Output all of the records exactly as written.

Data items
#####

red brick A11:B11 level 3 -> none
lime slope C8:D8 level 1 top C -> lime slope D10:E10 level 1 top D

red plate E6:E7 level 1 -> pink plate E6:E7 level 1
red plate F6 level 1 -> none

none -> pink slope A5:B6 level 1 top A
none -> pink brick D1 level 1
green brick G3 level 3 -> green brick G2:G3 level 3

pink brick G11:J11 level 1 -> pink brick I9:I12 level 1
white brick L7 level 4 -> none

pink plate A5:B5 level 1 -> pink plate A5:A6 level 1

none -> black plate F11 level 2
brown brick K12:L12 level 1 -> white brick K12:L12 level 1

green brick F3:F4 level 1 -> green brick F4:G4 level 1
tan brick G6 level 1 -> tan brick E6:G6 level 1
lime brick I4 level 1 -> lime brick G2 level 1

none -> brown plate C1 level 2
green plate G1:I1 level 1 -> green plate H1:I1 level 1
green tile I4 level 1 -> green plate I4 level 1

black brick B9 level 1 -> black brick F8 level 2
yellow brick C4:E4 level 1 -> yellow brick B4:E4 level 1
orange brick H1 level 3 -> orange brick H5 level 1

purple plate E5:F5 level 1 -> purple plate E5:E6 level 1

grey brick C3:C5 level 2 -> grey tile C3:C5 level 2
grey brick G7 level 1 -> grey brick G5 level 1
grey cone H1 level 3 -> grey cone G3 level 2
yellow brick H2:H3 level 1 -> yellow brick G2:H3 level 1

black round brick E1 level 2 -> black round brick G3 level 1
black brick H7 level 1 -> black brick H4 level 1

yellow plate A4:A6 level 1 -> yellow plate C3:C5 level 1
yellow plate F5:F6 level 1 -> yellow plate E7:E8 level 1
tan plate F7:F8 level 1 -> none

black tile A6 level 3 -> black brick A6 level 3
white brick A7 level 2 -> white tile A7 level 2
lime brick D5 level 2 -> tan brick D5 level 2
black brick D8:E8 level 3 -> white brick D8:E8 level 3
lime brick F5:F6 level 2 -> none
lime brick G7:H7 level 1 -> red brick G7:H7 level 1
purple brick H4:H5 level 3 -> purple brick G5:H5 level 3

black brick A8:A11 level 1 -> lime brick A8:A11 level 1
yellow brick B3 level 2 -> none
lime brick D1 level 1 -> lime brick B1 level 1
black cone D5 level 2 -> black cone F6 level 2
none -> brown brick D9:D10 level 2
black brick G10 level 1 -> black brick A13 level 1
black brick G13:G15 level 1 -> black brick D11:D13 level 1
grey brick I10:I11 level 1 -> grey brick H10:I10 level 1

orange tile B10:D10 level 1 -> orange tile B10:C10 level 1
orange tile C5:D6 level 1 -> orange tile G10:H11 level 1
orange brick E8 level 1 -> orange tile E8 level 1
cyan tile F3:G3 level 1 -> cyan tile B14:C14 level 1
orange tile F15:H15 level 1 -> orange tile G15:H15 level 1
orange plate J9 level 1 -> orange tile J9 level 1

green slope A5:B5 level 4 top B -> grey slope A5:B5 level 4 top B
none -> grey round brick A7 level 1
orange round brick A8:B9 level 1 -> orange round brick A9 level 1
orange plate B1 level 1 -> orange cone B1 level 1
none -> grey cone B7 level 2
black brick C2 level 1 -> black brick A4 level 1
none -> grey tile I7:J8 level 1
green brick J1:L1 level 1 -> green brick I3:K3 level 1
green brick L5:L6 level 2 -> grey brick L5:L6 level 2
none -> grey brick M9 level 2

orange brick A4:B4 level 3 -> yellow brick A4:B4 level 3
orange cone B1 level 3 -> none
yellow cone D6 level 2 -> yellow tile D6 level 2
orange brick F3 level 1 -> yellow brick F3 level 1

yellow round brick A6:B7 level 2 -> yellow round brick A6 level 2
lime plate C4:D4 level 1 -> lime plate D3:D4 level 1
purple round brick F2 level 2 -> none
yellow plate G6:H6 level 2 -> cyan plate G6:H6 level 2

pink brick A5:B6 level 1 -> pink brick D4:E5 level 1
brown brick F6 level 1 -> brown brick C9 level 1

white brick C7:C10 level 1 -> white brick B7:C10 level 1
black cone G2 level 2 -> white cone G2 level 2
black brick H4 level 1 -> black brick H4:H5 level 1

#####

> _Task response_
red brick A11:B11 level 3 -> none
lime slope C8:D8 level 1 top C -> lime slope D10:E10 level 1 top D

red plate E6:E7 level 1 -> pink plate E6:E7 level 1
red plate F6 level 1 -> none

none -> pink slope A5:B6 level 1 top A
none -> pink brick D1 level 1
green brick G3 level 3 -> green brick G2:G3 level 3

pink brick G11:J11 level 1 -> pink brick I9:I12 level 1
white brick L7 level 4 -> none

pink plate A5:B5 level 1 -> pink plate A5:A6 level 1

none -> black plate F11 level 2
brown brick K12:L12 level 1 -> white brick K12:L12 level 1

green brick F3:F4 level 1 -> green brick F4:G4 level 1
tan brick G6 level 1 -> tan brick E6:G6 level 1
lime brick I4 level 1 -> lime brick G2 level 1

none -> brown plate C1 level 2
green plate G1:I1 level 1 -> green plate H1:I1 level 1
green tile I4 level 1 -> green plate I4 level 1

black brick B9 level 1 -> black brick F8 level 2
yellow brick C4:E4 level 1 -> yellow brick B4:E4 level 1
orange brick H1 level 3 -> orange brick H5 level 1

purple plate E5:F5 level 1 -> purple plate E5:E6 level 1

grey brick C3:C5 level 2 -> grey tile C3:C5 level 2
grey brick G7 level 1 -> grey brick G5 level 1
grey cone H1 level 3 -> grey cone G3 level 2
yellow brick H2:H3 level 1 -> yellow brick G2:H3 level 1

black round brick E1 level 2 -> black round brick G3 level 1
black brick H7 level 1 -> black brick H4 level 1

yellow plate A4:A6 level 1 -> yellow plate C3:C5 level 1
yellow plate F5:F6 level 1 -> yellow plate E7:E8 level 1
tan plate F7:F8 level 1 -> none

black tile A6 level 3 -> black brick A6 level 3
white brick A7 level 2 -> white tile A7 level 2
lime brick D5 level 2 -> tan brick D5 level 2
black brick D8:E8 level 3 -> white brick D8:E8 level 3
lime brick F5:F6 level 2 -> none
lime brick G7:H7 level 1 -> red brick G7:H7 level 1
purple brick H4:H5 level 3 -> purple brick G5:H5 level 3

black brick A8:A11 level 1 -> lime brick A8:A11 level 1
yellow brick B3 level 2 -> none
lime brick D1 level 1 -> lime brick B1 level 1
black cone D5 level 2 -> black cone F6 level 2
none -> brown brick D9:D10 level 2
black brick G10 level 1 -> black brick A13 level 1
black brick G13:G15 level 1 -> black brick D11:D13 level 1
grey brick I10:I11 level 1 -> grey brick H10:I10 level 1

orange tile B10:D10 level 1 -> orange tile B10:C10 level 1
orange tile C5:D6 level 1 -> orange tile G10:H11 level 1
orange brick E8 level 1 -> orange tile E8 level 1
cyan tile F3:G3 level 1 -> cyan tile B14:C14 level 1
orange tile F15:H15 level 1 -> orange tile G15:H15 level 1
orange plate J9 level 1 -> orange tile J9 level 1

green slope A5:B5 level 4 top B -> grey slope A5:B5 level 4 top B
none -> grey round brick A7 level 1
orange round brick A8:B9 level 1 -> orange round brick A9 level 1
orange plate B1 level 1 -> orange cone B1 level 1
none -> grey cone B7 level 2
black brick C2 level 1 -> black brick A4 level 1
none -> grey tile I7:J8 level 1
green brick J1:L1 level 1 -> green brick I3:K3 level 1
green brick L5:L6 level 2 -> grey brick L5:L6 level 2
none -> grey brick M9 level 2

orange brick A4:B4 level 3 -> yellow brick A4:B4 level 3
orange cone B1 level 3 -> none
yellow cone D6 level 2 -> yellow tile D6 level 2
orange brick F3 level 1 -> yellow brick F3 level 1

yellow round brick A6:B7 level 2 -> yellow round brick A6 level 2
lime plate C4:D4 level 1 -> lime plate D3:D4 level 1
purple round brick F2 level 2 -> none
yellow plate G6:H6 level 2 -> cyan plate G6:H6 level 2

pink brick A5:B6 level 1 -> pink brick D4:E5 level 1
brown brick F6 level 1 -> brown brick C9 level 1

white brick C7:C10 level 1 -> white brick B7:C10 level 1
black cone G2 level 2 -> white cone G2 level 2
black brick H4 level 1 -> black brick H4:H5 level 1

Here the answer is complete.